- **WHAT THE TASK REQUIRES**: Pull out of the data below the stretch of lines bounded by the one containing "OLED3 pin VCC: 3V3 -> none" and the one containing "LINE2 pin AO: A0 -> RX", both bounds included, unchanged.

- **SUPPLIED INFORMATION**:
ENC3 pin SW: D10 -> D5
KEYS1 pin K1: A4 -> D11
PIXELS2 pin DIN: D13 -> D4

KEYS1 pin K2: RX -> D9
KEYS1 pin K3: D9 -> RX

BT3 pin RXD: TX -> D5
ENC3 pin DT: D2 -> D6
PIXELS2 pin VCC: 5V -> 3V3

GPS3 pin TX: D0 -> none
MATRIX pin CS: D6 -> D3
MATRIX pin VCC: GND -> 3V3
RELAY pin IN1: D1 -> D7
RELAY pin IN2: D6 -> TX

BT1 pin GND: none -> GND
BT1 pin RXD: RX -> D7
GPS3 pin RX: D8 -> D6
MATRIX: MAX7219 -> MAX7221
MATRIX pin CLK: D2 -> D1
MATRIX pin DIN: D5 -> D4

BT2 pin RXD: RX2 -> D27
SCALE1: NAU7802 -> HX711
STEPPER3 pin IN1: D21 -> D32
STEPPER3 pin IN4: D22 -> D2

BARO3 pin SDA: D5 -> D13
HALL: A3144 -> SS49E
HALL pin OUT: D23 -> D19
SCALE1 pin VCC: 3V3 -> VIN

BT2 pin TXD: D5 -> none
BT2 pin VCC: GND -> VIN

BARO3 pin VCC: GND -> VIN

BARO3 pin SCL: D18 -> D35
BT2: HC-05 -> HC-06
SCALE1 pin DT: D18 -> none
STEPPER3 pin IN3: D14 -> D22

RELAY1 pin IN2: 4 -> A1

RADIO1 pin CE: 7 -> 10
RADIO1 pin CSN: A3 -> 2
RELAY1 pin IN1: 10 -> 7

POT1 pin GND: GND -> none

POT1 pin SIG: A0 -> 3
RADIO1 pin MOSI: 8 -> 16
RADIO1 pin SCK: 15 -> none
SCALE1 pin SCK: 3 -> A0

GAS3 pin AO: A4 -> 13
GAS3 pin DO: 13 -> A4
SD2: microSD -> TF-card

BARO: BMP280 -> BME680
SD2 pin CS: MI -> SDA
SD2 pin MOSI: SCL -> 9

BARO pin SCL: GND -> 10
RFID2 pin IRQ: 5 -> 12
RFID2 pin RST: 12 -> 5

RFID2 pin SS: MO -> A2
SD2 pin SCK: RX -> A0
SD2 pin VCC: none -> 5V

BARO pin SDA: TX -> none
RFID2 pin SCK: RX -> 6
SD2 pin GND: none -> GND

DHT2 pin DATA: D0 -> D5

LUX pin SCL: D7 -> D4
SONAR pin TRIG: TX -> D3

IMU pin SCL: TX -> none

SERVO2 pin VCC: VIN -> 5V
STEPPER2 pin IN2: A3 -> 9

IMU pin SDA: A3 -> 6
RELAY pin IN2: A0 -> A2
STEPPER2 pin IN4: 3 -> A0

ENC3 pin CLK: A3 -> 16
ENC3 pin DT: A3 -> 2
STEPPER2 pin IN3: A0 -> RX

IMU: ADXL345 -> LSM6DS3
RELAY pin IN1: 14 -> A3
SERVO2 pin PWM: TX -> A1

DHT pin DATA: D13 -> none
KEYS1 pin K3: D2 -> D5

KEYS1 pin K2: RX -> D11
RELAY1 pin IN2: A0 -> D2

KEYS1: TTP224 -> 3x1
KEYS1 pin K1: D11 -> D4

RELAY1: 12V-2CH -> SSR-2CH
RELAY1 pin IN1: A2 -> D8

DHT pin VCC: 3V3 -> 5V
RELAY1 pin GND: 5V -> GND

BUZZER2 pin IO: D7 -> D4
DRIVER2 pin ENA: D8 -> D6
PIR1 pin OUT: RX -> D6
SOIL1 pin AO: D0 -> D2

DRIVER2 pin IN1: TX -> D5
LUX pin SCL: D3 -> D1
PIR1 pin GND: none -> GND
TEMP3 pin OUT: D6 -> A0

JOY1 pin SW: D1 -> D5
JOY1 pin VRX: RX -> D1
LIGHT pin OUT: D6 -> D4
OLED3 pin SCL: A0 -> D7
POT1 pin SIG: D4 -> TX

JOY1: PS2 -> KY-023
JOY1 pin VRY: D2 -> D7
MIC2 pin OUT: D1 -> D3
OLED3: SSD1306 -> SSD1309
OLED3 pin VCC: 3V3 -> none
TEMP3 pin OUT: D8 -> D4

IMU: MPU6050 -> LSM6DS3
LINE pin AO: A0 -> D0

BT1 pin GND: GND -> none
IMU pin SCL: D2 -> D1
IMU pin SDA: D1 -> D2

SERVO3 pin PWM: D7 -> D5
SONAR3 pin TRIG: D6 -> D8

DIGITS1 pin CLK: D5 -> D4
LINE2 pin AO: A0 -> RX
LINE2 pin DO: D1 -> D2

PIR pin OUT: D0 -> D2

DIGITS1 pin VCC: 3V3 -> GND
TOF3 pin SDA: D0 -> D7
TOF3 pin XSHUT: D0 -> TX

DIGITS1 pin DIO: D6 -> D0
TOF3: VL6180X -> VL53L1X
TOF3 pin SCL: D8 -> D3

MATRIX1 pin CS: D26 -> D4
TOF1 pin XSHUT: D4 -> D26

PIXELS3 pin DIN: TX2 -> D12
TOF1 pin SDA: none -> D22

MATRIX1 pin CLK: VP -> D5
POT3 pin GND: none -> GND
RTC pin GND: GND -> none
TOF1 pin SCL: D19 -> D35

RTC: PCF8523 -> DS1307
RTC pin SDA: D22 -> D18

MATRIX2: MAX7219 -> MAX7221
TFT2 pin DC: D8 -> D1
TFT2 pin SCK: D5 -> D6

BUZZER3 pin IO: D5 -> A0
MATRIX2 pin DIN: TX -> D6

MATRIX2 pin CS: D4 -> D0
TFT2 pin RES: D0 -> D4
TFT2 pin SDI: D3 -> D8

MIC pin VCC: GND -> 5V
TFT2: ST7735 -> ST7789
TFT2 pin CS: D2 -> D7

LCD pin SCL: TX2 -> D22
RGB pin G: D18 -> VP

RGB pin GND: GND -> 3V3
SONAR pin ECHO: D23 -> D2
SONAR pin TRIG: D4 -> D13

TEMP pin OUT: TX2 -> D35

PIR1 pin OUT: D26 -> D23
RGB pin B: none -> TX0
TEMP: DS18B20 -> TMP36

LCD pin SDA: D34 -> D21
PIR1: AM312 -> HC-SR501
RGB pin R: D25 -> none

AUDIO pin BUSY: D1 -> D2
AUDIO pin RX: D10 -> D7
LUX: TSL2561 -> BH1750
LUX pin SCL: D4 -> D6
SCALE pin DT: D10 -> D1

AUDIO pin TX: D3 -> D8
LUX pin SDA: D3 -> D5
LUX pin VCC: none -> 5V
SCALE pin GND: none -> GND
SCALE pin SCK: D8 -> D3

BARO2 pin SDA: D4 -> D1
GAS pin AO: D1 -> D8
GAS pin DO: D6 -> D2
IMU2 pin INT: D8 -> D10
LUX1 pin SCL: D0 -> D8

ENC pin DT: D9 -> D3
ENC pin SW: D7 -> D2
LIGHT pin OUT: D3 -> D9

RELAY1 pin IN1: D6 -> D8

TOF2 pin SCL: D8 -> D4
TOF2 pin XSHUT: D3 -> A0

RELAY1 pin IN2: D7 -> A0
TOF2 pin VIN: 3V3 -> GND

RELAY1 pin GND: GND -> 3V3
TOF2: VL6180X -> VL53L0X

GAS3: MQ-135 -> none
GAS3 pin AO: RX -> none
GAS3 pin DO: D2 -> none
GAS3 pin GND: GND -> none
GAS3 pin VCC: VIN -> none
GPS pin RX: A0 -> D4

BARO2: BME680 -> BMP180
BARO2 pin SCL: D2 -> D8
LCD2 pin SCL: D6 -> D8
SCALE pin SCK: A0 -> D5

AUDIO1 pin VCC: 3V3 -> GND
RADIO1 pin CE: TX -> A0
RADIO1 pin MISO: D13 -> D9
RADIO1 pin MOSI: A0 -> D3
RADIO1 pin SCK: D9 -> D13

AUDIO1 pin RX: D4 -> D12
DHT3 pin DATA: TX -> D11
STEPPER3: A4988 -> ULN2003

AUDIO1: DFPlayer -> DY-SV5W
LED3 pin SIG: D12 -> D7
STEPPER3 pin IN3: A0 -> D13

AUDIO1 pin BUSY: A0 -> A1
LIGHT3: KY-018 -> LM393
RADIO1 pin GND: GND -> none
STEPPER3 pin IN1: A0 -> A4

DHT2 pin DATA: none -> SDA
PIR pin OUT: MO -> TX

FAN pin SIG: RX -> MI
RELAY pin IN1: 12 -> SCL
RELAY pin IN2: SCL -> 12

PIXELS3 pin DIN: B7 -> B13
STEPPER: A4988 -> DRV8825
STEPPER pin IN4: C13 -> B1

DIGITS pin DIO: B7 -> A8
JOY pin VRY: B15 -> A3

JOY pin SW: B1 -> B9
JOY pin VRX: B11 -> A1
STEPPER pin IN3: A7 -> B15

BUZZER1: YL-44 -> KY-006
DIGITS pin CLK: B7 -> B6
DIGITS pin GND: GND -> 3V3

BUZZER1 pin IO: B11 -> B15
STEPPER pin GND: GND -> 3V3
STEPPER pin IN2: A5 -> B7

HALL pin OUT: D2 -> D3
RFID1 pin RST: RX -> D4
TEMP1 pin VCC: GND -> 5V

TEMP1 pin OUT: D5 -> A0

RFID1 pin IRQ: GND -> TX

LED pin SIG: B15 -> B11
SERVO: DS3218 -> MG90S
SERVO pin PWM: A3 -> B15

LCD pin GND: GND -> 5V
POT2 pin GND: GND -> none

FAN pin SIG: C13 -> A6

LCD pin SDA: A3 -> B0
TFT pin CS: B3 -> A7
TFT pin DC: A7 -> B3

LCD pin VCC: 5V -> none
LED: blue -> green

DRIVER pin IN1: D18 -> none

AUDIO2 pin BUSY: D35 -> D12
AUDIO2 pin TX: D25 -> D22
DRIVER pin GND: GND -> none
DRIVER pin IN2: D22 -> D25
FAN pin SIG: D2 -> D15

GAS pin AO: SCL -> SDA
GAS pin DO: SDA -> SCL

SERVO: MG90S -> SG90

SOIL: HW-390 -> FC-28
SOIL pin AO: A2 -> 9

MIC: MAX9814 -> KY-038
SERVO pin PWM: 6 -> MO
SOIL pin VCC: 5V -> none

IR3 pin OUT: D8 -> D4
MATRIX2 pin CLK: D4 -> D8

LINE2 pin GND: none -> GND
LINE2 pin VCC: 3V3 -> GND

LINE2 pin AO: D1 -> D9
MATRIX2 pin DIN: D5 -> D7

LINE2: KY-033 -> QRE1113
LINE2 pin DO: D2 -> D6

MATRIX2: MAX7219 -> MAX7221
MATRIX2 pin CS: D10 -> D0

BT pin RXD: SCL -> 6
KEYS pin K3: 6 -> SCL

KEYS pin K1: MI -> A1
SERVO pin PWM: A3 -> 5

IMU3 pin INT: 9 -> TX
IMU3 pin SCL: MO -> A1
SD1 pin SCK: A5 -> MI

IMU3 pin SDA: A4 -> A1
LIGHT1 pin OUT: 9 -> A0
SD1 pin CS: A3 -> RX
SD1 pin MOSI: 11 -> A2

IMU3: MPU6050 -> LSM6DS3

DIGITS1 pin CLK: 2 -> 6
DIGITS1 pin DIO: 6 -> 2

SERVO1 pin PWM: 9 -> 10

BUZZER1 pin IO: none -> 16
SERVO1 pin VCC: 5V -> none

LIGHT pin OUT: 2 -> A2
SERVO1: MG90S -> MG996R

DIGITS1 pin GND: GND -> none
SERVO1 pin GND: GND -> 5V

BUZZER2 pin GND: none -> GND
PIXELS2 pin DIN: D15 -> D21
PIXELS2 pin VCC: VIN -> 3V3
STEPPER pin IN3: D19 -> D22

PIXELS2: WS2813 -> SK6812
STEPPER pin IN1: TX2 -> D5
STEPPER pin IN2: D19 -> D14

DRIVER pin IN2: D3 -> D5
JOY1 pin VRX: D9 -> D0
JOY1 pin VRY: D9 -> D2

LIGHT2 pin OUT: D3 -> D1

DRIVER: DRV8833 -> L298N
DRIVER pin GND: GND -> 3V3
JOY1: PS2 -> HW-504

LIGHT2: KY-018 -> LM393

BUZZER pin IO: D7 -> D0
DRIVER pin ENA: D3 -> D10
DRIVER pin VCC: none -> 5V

- **TASK SOLUTION**:
OLED3 pin VCC: 3V3 -> none
TEMP3 pin OUT: D8 -> D4

IMU: MPU6050 -> LSM6DS3
LINE pin AO: A0 -> D0

BT1 pin GND: GND -> none
IMU pin SCL: D2 -> D1
IMU pin SDA: D1 -> D2

SERVO3 pin PWM: D7 -> D5
SONAR3 pin TRIG: D6 -> D8

DIGITS1 pin CLK: D5 -> D4
LINE2 pin AO: A0 -> RX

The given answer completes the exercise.